§ **Exercise prompt**
Only one portion of the data is to be written out: from the line bearing "none -> barra" through the line bearing "cápsula (blanco) <362". Write it exactly as it appears.

§ **Source data**
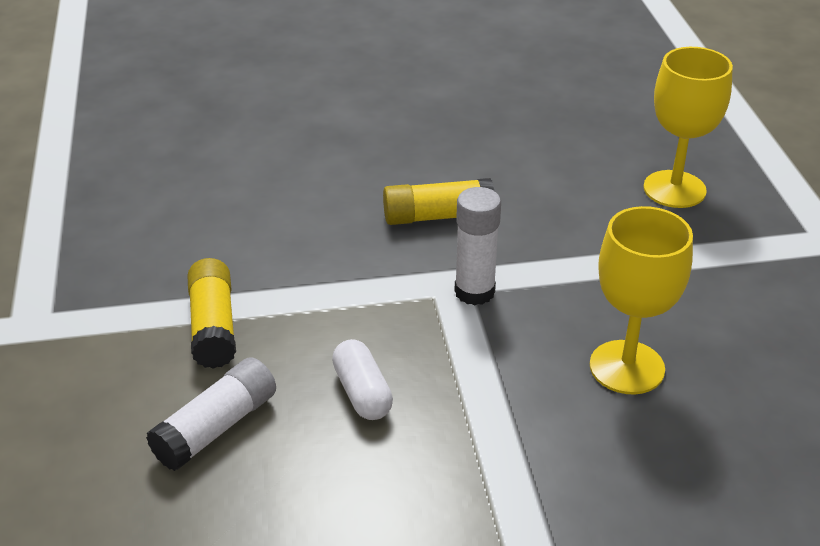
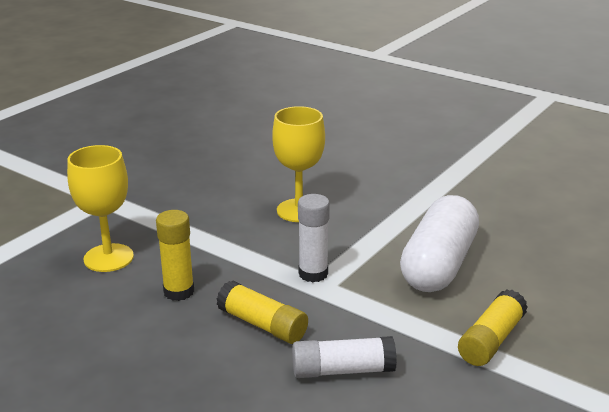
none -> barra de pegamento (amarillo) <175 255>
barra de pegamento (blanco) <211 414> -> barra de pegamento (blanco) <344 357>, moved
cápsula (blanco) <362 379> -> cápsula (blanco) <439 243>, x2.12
--
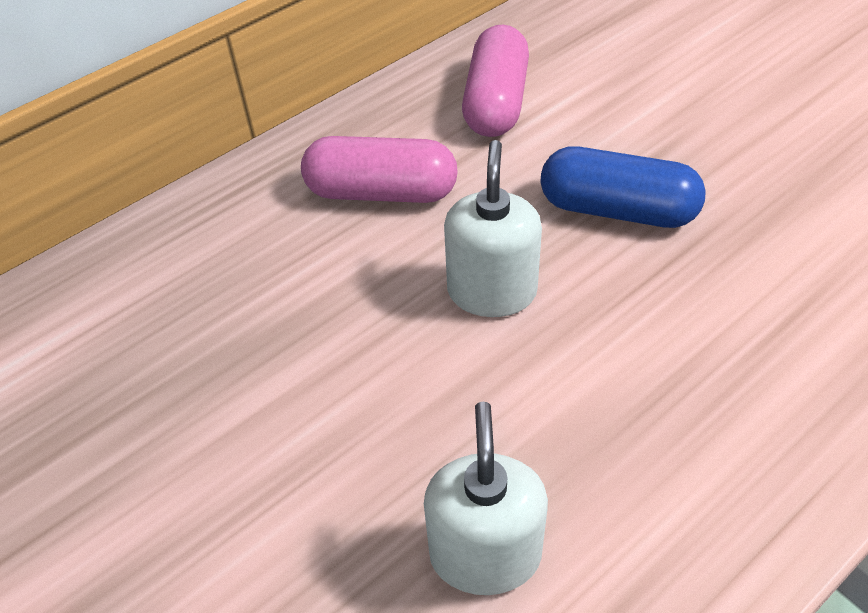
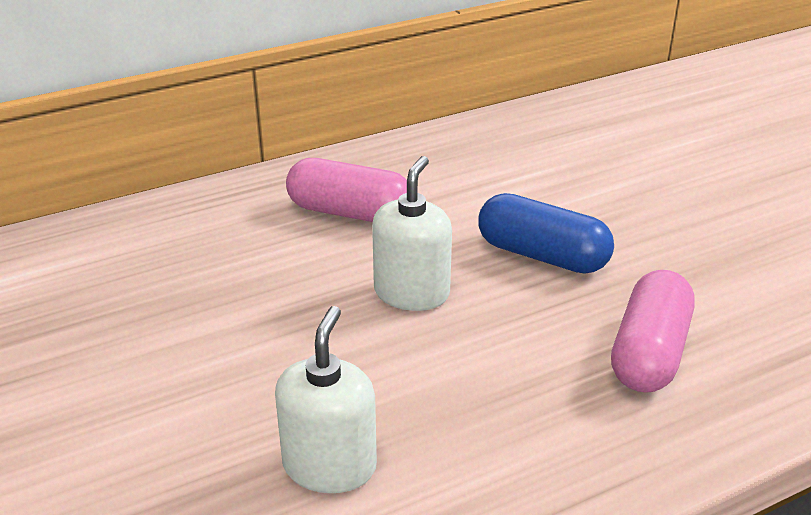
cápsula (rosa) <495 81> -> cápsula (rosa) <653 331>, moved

§ **Result of this exercise**
none -> barra de pegamento (amarillo) <175 255>
barra de pegamento (blanco) <211 414> -> barra de pegamento (blanco) <344 357>, moved
cápsula (blanco) <362 379> -> cápsula (blanco) <439 243>, x2.12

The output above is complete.